Top of DATASET

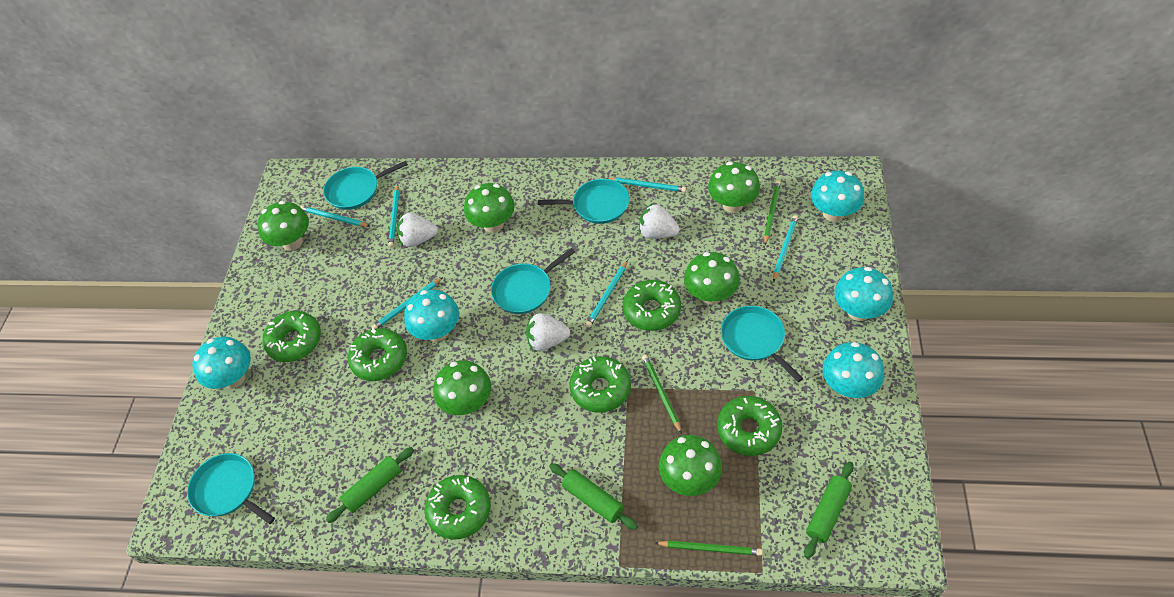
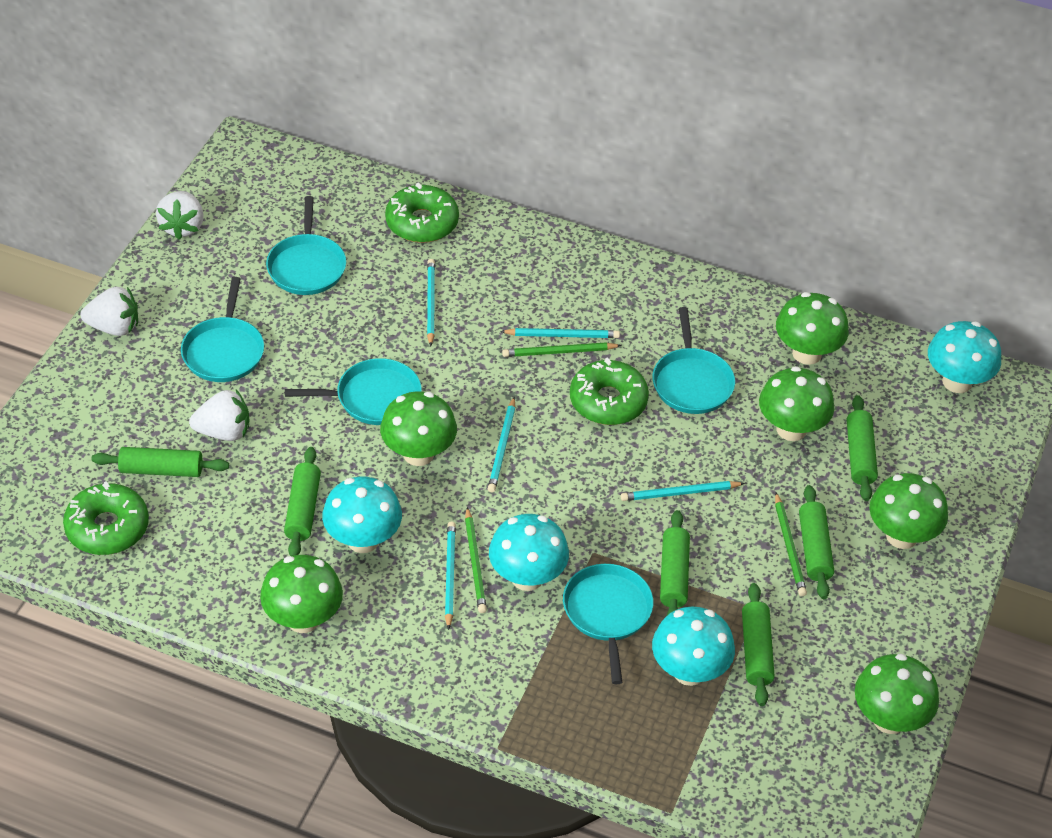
green donut: 6 -> 3
green rolling pin: 3 -> 6
turquoise mushroom: 5 -> 4
turquoise pencil: 6 -> 5

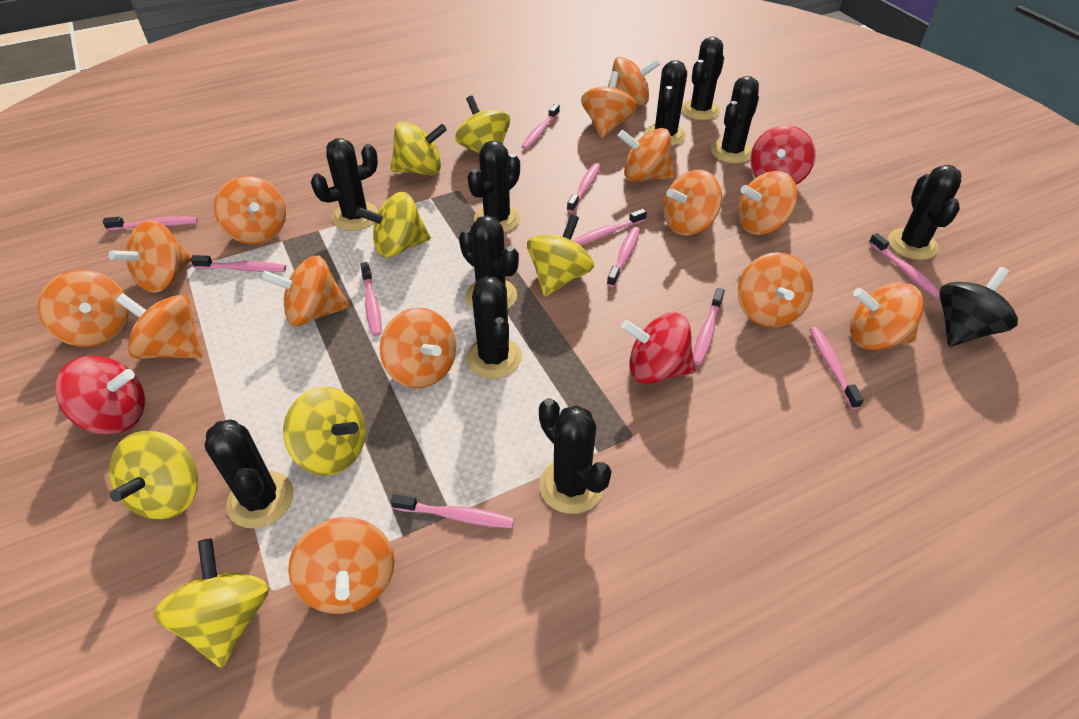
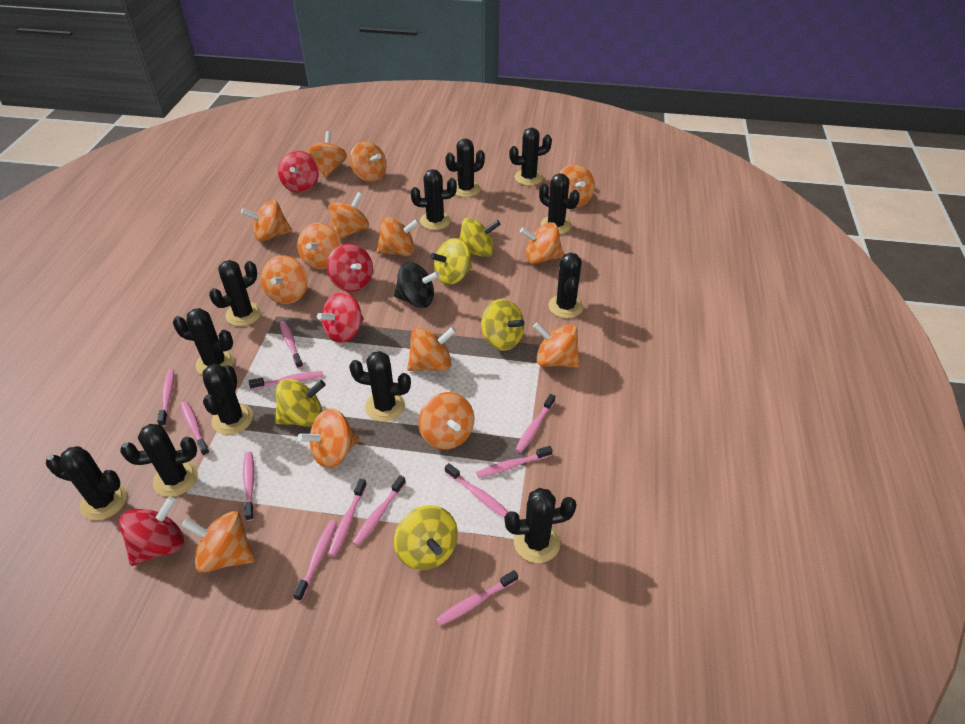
black cactus: 10 -> 12
pink toothbrush: 11 -> 12
red spinning top: 3 -> 4
yellow spinning top: 7 -> 5

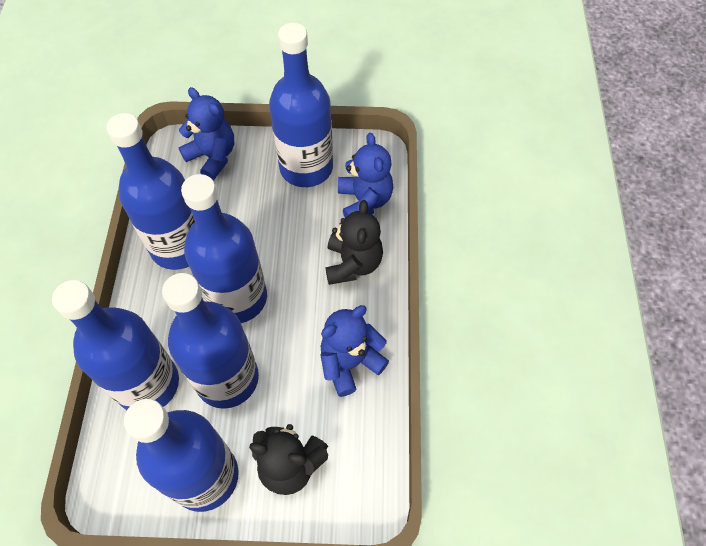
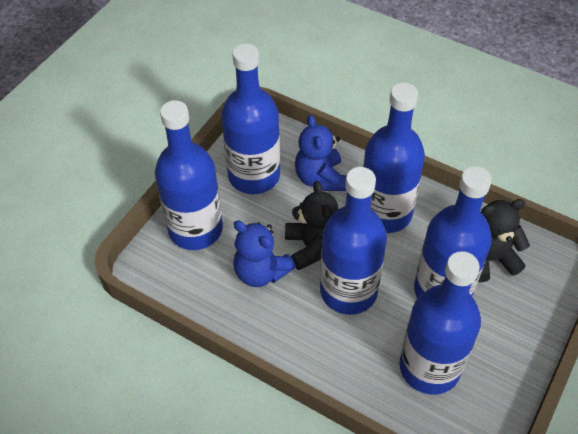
blue teddy bear: 3 -> 2

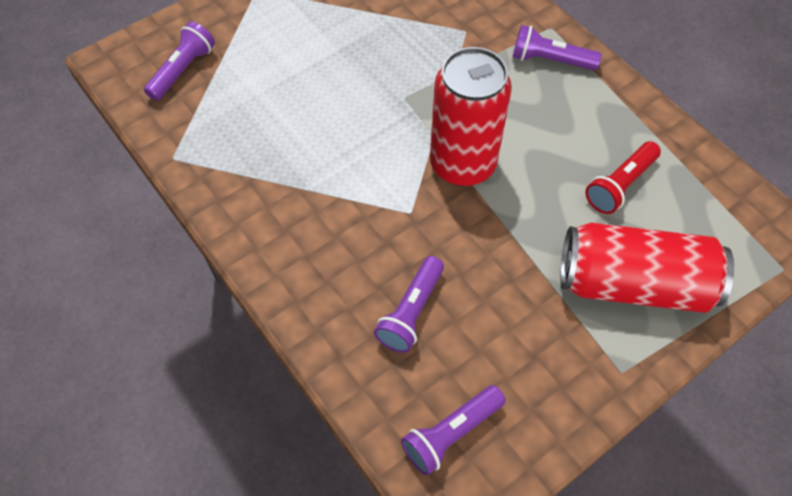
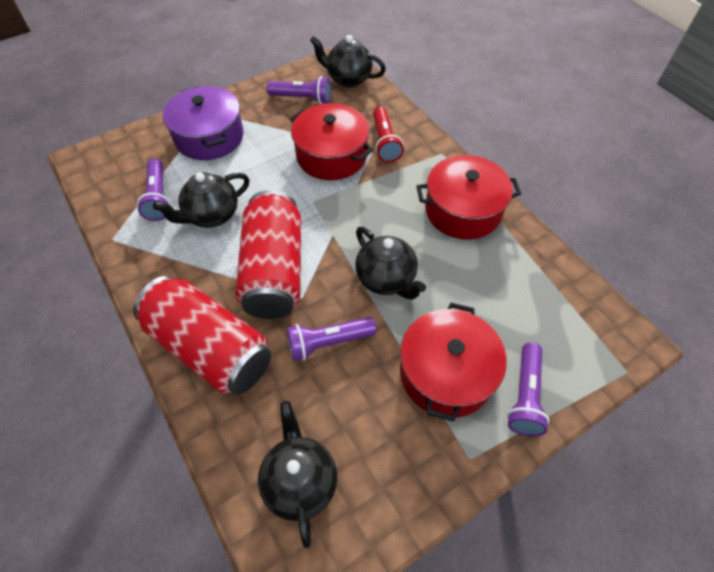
black teapot: 0 -> 4
purple pot: 0 -> 1
red pot: 0 -> 3

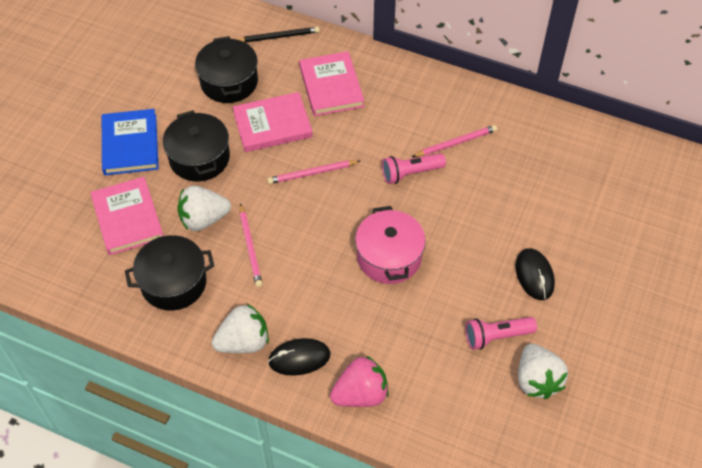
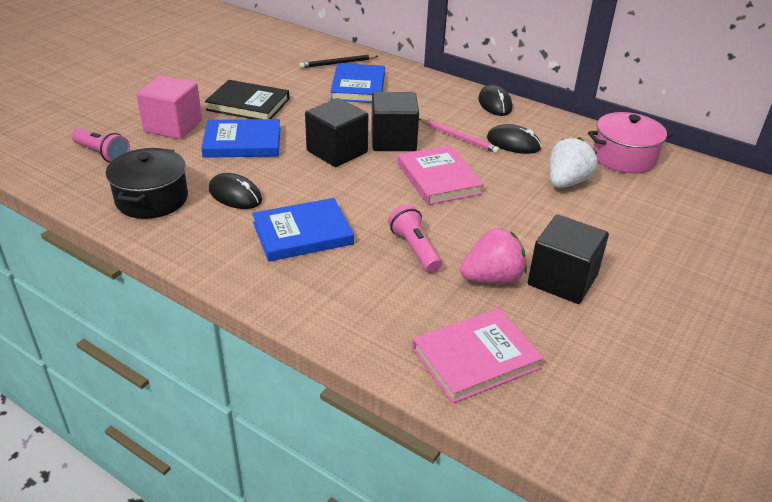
black book: 0 -> 1
black cube: 0 -> 3
black mouse: 2 -> 3
black pot: 3 -> 1
blue book: 1 -> 3
pink book: 3 -> 2
pink cube: 0 -> 1
pink pencil: 3 -> 1
white strawberry: 3 -> 1

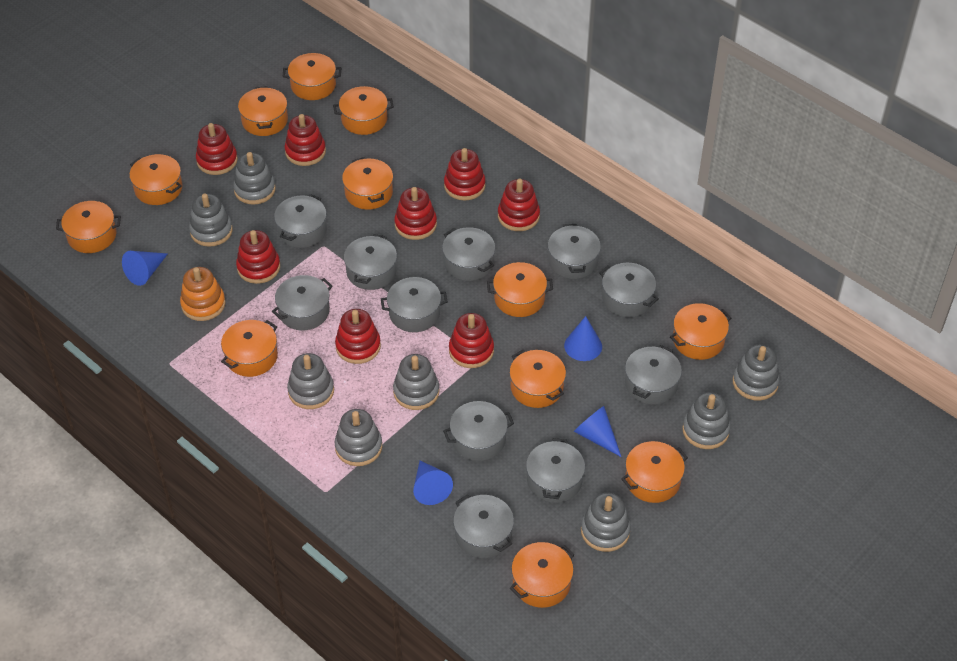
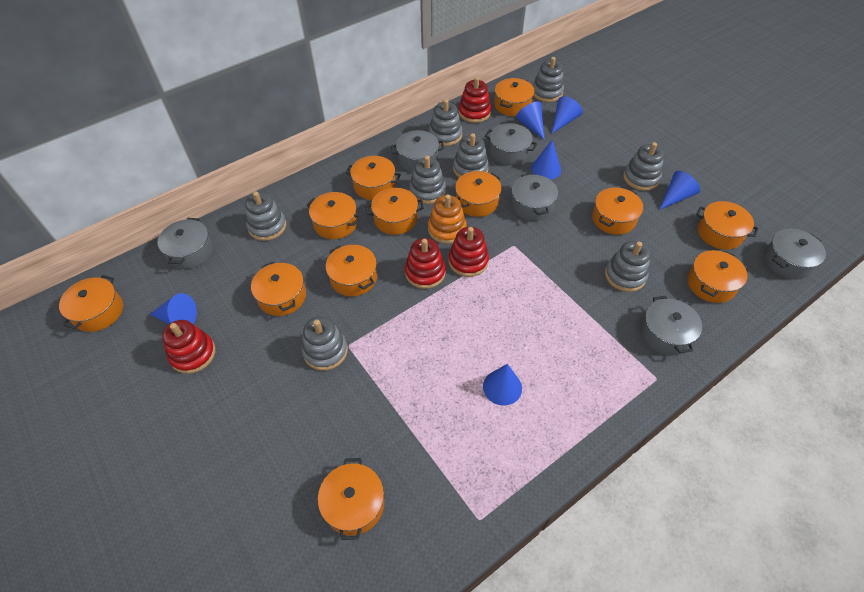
blue cone: 4 -> 6
grey pot: 11 -> 6
red stacking toy: 8 -> 4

Bottom of DATASET

The lines from the one containing "red pot: 0 -> 3" through the last line of the entries are to be copied exactly, both ends included, and the pictures are to be omitted.

red pot: 0 -> 3

black book: 0 -> 1
black cube: 0 -> 3
black mouse: 2 -> 3
black pot: 3 -> 1
blue book: 1 -> 3
pink book: 3 -> 2
pink cube: 0 -> 1
pink pencil: 3 -> 1
white strawberry: 3 -> 1

blue cone: 4 -> 6
grey pot: 11 -> 6
red stacking toy: 8 -> 4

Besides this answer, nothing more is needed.